The problem: Could you transcribe the text of all the rows below word for word, leaving out the pictures?
....
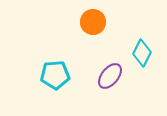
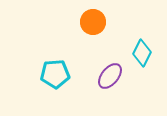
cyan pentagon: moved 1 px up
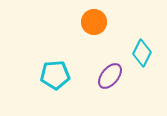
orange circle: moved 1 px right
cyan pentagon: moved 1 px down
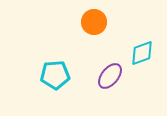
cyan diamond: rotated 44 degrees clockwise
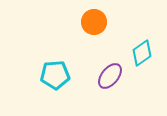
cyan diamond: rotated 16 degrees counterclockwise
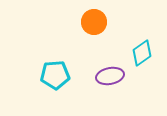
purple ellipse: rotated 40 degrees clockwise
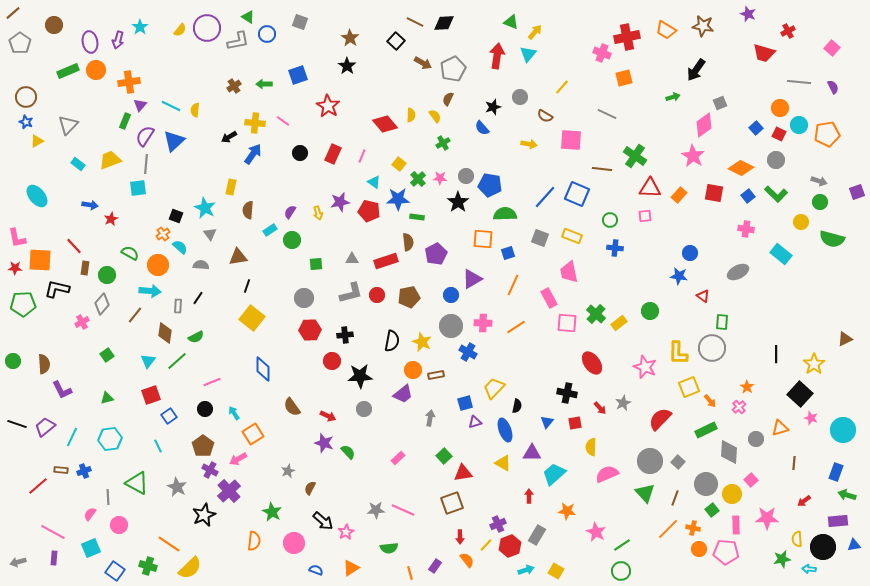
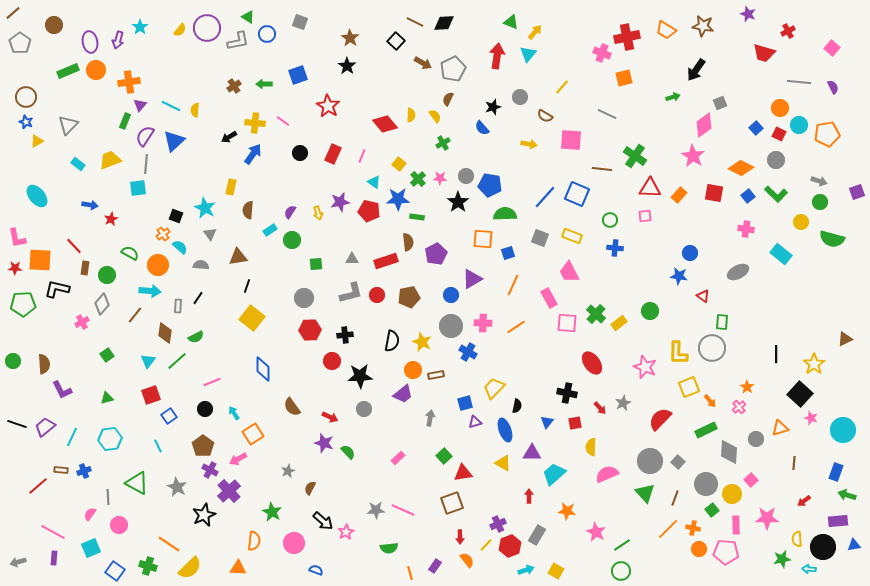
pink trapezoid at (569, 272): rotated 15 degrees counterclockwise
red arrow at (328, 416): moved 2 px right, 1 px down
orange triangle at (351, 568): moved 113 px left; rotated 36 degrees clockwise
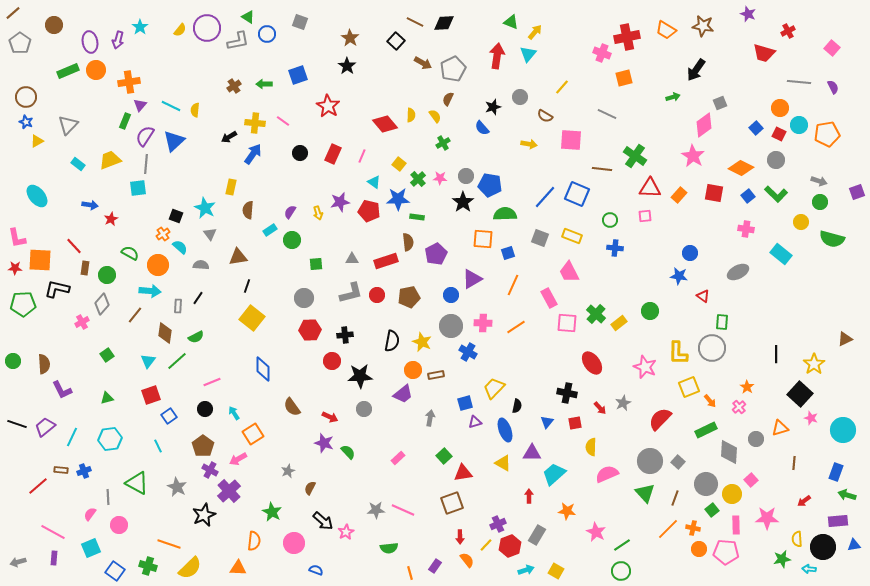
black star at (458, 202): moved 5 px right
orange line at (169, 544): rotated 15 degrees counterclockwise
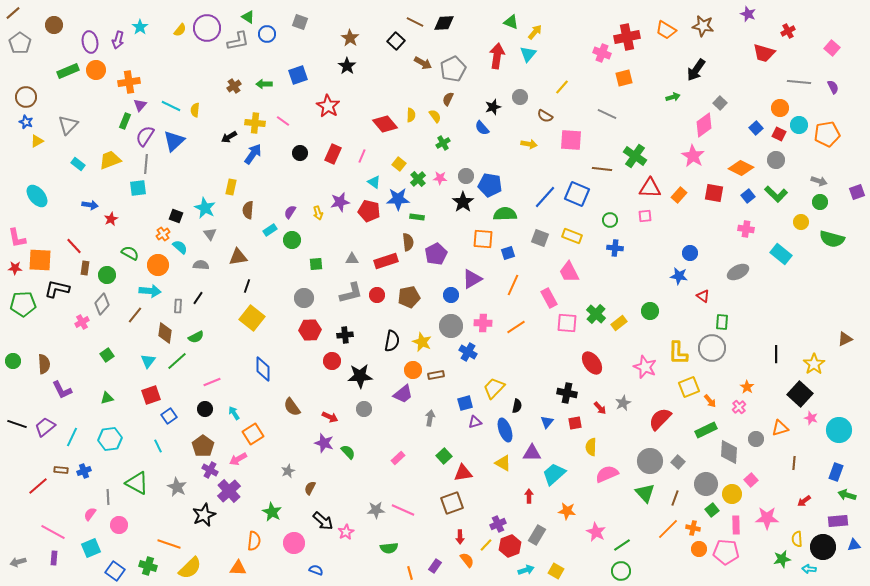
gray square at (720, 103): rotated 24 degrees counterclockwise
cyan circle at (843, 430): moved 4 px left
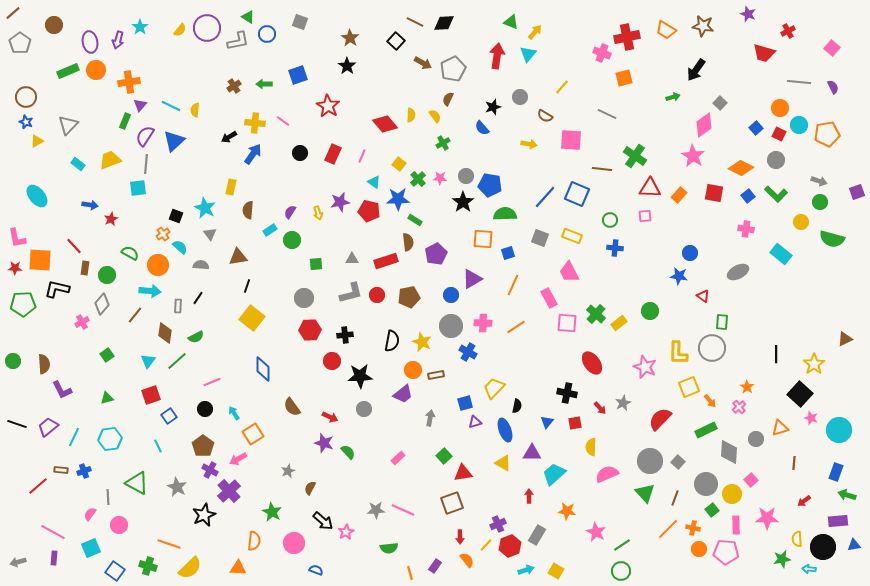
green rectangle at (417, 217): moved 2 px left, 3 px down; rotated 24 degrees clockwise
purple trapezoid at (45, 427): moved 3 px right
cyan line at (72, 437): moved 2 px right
....
Written response:
cyan pentagon: moved 1 px up
orange circle: moved 1 px right
cyan pentagon: moved 1 px down
cyan diamond: rotated 44 degrees clockwise
cyan diamond: rotated 16 degrees counterclockwise
purple ellipse: rotated 40 degrees clockwise
pink trapezoid at (569, 272): rotated 15 degrees counterclockwise
red arrow at (328, 416): moved 2 px right, 1 px down
orange triangle at (351, 568): moved 113 px left; rotated 36 degrees clockwise
black star at (458, 202): moved 5 px right
orange line at (169, 544): rotated 15 degrees counterclockwise
gray square at (720, 103): rotated 24 degrees counterclockwise
cyan circle at (843, 430): moved 4 px left
green rectangle at (417, 217): moved 2 px left, 3 px down; rotated 24 degrees clockwise
purple trapezoid at (45, 427): moved 3 px right
cyan line at (72, 437): moved 2 px right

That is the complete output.